═══ Extracted data
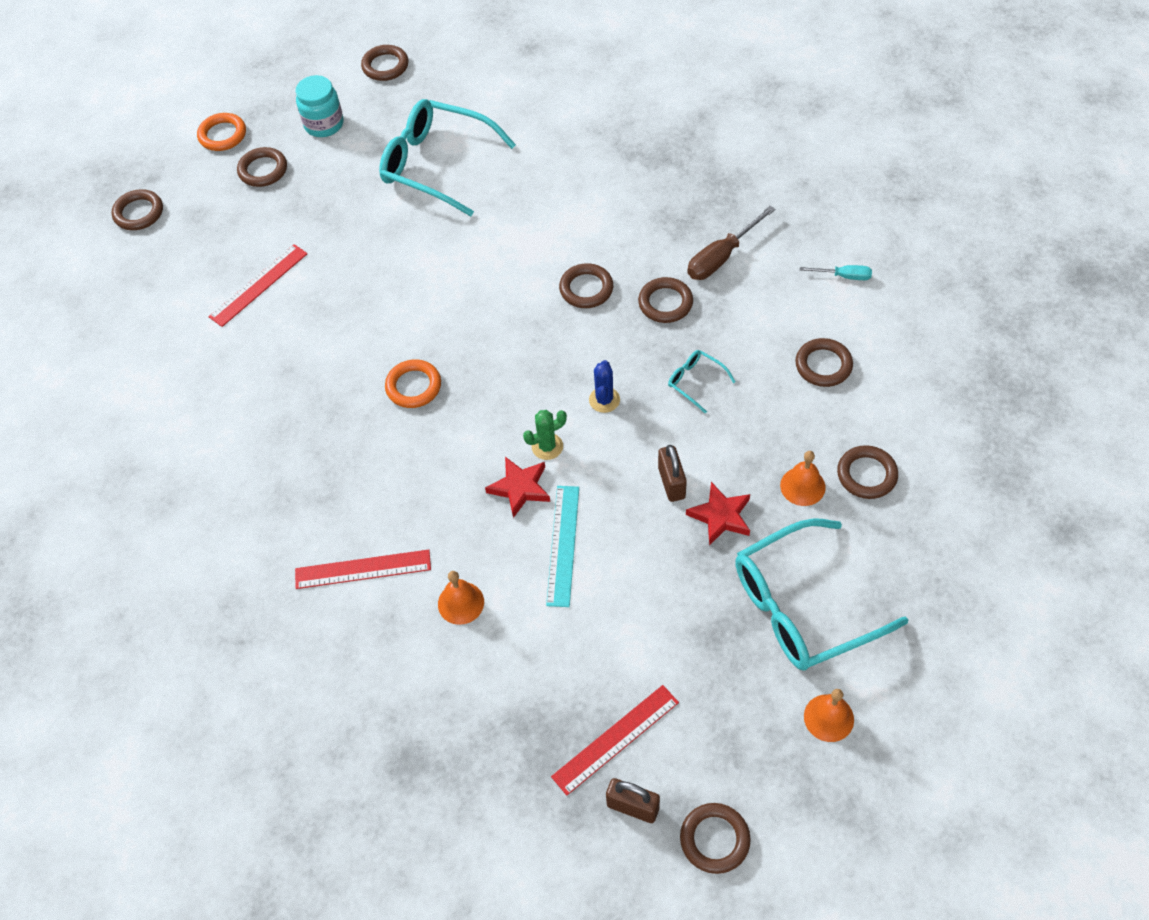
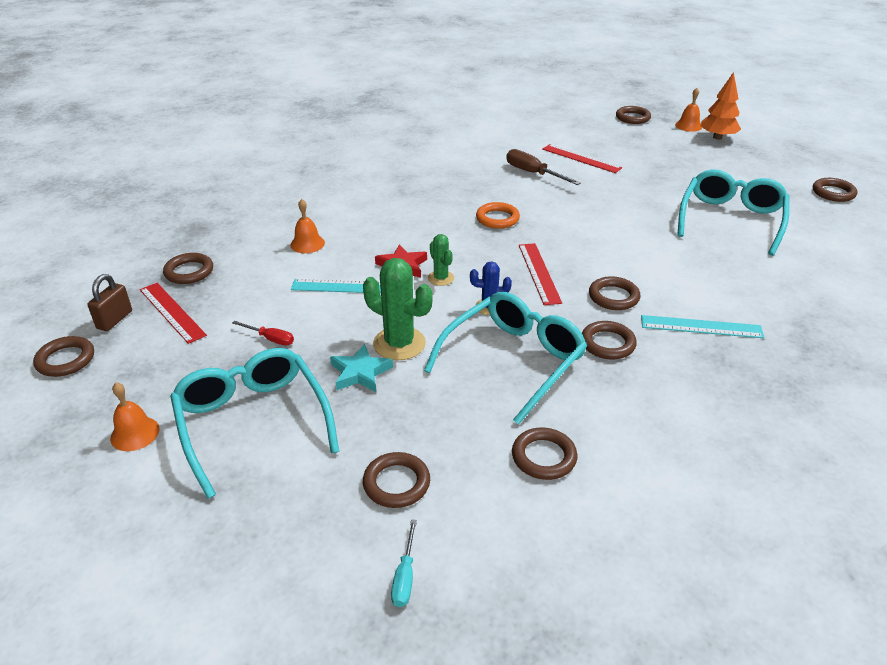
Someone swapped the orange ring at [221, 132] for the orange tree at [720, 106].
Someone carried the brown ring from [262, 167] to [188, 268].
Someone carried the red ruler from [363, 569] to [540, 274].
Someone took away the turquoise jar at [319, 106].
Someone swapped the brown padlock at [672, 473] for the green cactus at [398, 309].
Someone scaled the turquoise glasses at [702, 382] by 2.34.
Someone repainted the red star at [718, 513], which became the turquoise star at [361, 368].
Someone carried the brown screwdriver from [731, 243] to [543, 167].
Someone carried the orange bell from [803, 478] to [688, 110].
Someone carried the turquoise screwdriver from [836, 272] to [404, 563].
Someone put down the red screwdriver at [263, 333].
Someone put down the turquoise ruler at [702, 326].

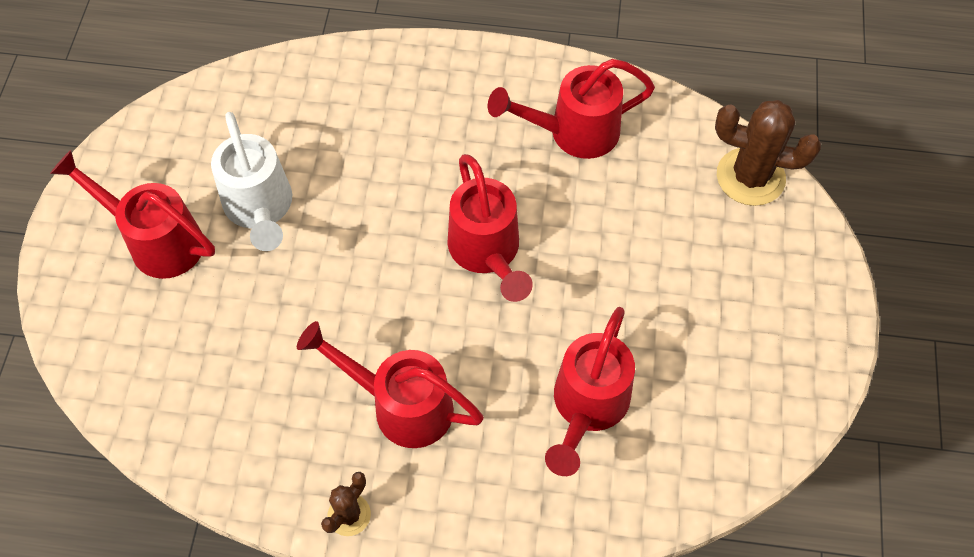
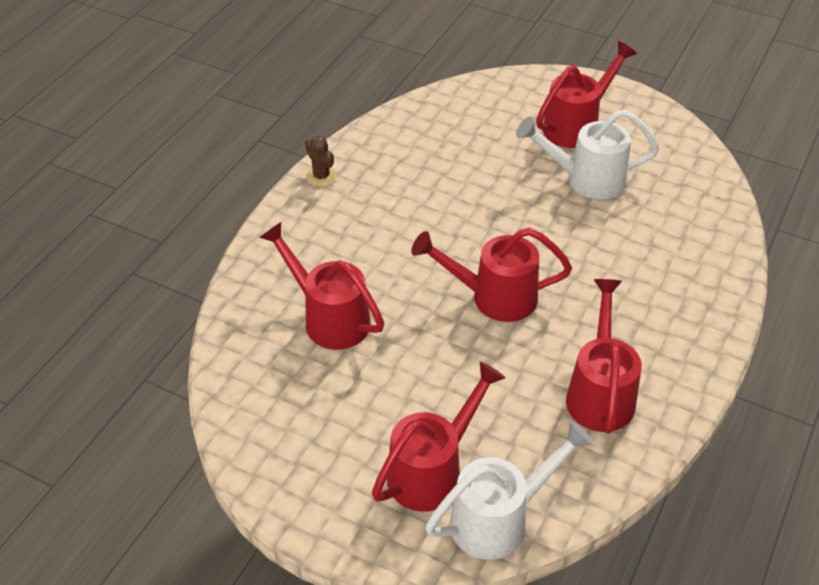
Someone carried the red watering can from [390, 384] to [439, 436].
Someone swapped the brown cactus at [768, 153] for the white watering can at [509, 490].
══════
**Task instructions:**
Once the pictures are removed, output the remaining material exactly.

**Exercise solution:**
Someone swapped the orange ring at [221, 132] for the orange tree at [720, 106].
Someone carried the brown ring from [262, 167] to [188, 268].
Someone carried the red ruler from [363, 569] to [540, 274].
Someone took away the turquoise jar at [319, 106].
Someone swapped the brown padlock at [672, 473] for the green cactus at [398, 309].
Someone scaled the turquoise glasses at [702, 382] by 2.34.
Someone repainted the red star at [718, 513], which became the turquoise star at [361, 368].
Someone carried the brown screwdriver from [731, 243] to [543, 167].
Someone carried the orange bell from [803, 478] to [688, 110].
Someone carried the turquoise screwdriver from [836, 272] to [404, 563].
Someone put down the red screwdriver at [263, 333].
Someone put down the turquoise ruler at [702, 326].

Someone carried the red watering can from [390, 384] to [439, 436].
Someone swapped the brown cactus at [768, 153] for the white watering can at [509, 490].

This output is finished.